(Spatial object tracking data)
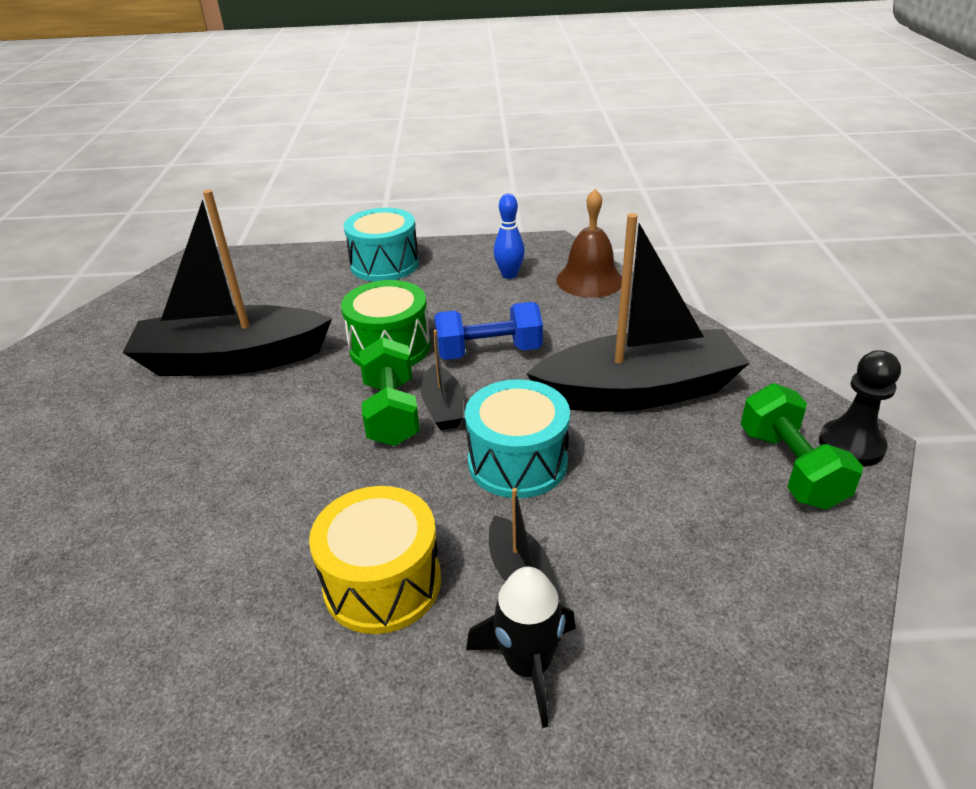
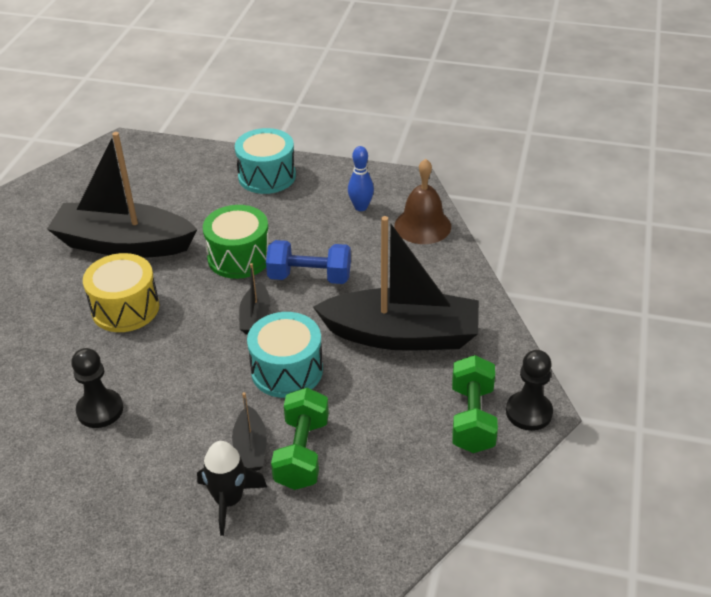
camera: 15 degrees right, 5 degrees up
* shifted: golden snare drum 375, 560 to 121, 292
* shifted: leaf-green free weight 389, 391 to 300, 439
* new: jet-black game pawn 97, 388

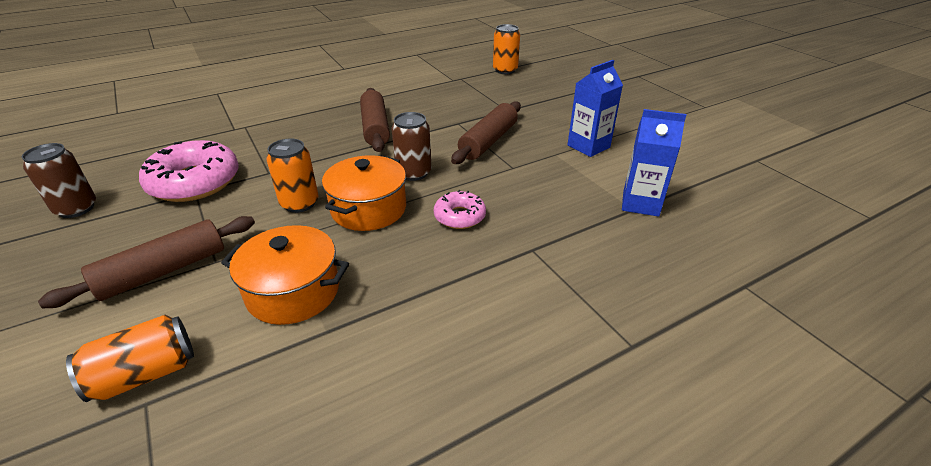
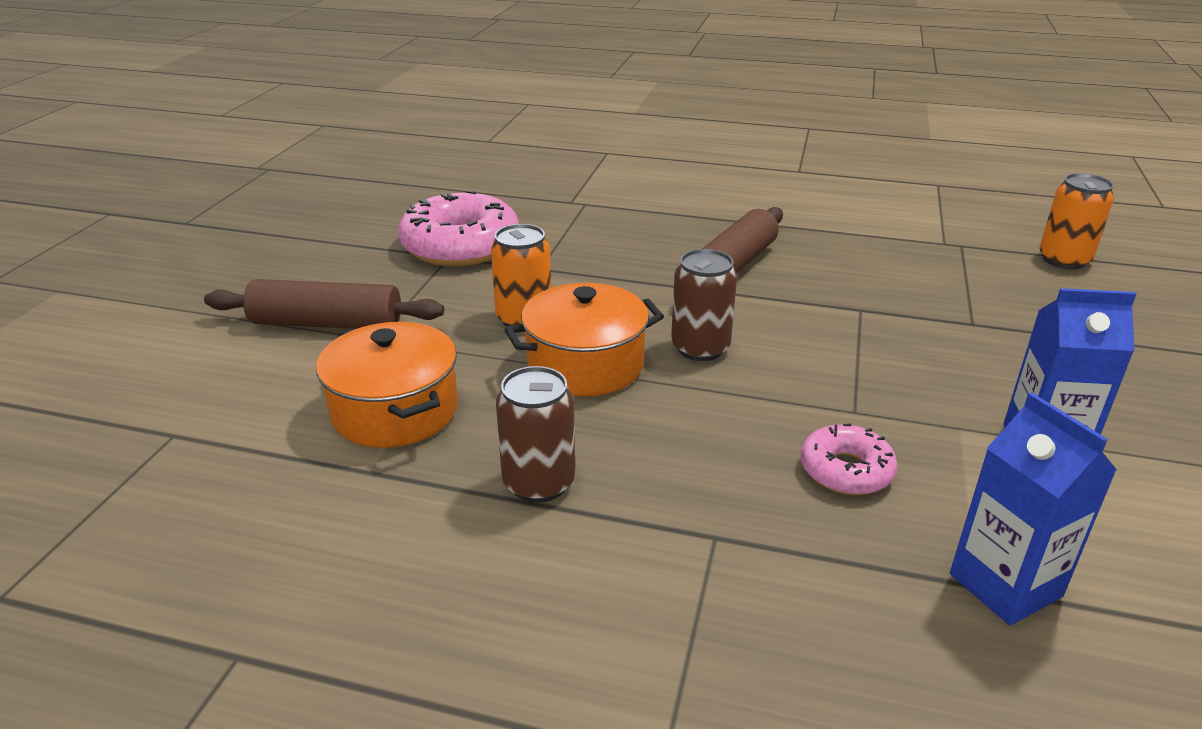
camera: 45 degrees right, 5 degrees down
* shifted: dark brown can 58, 180 to 535, 434
* gone: orange-coloured can 130, 358
* shifted: rosy doughnut 460, 209 to 849, 459
* gone: dark brown rolling pin 486, 132

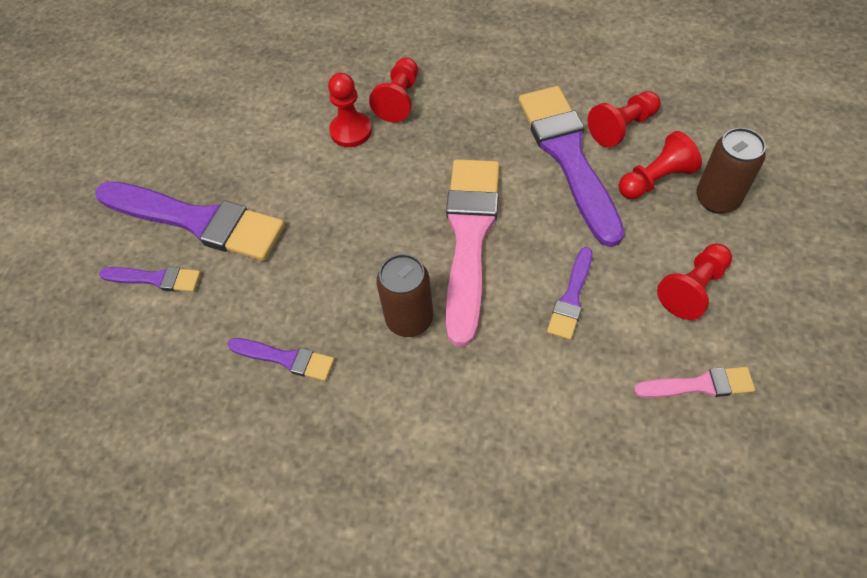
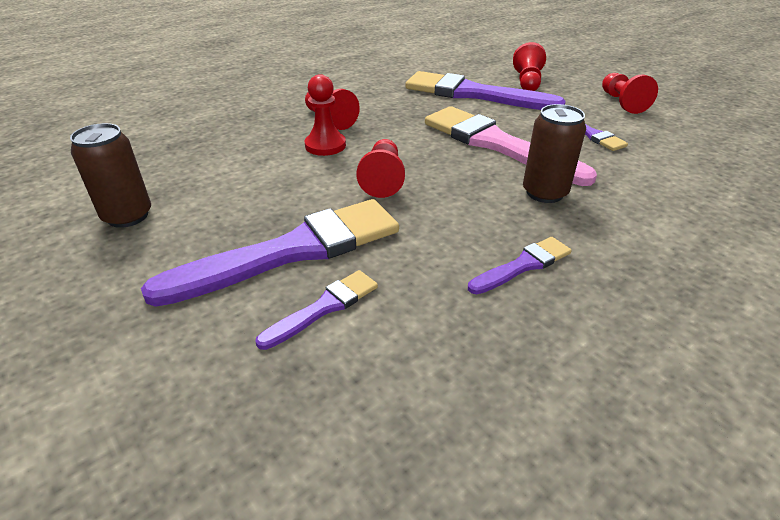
camera: 55 degrees left, 20 degrees down
* shifted: scarlet game pawn 624, 119 to 380, 168
* gone: rosy brush 694, 382
* shifted: dark brown can 731, 171 to 110, 175

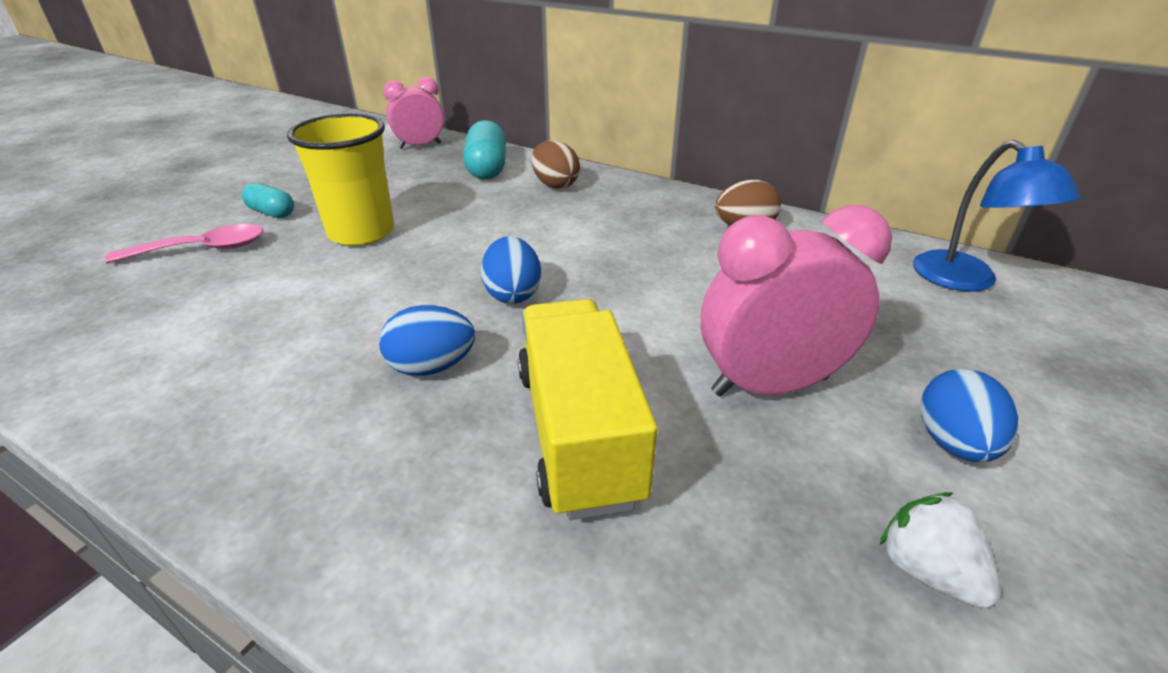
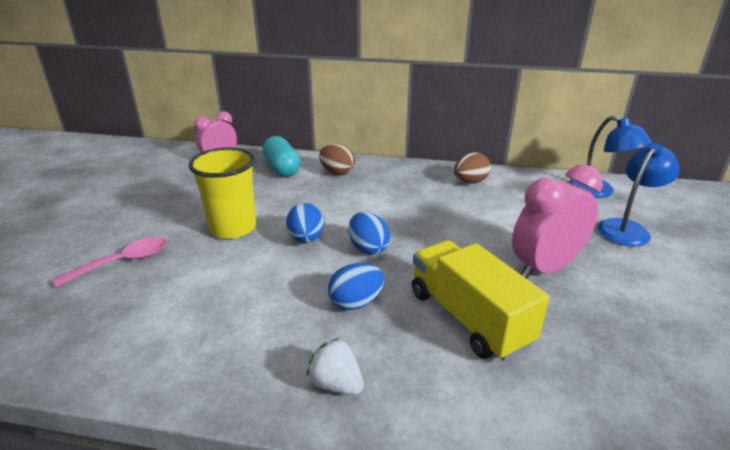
camera: 20 degrees left, 5 degrees down
* gone: aqua pill 268, 200
* shifted: snow-white strawberry 940, 550 to 335, 366
* shifted: royal blue egg 969, 415 to 304, 223
* new: royal blue desk lamp 639, 194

> _Directions for this task_: Set down word for word the lines from the opening of the entries above through the line that contains "to 300, 439", and omit every picture.

> _Answer to the problem_:
camera: 15 degrees right, 5 degrees up
* shifted: golden snare drum 375, 560 to 121, 292
* shifted: leaf-green free weight 389, 391 to 300, 439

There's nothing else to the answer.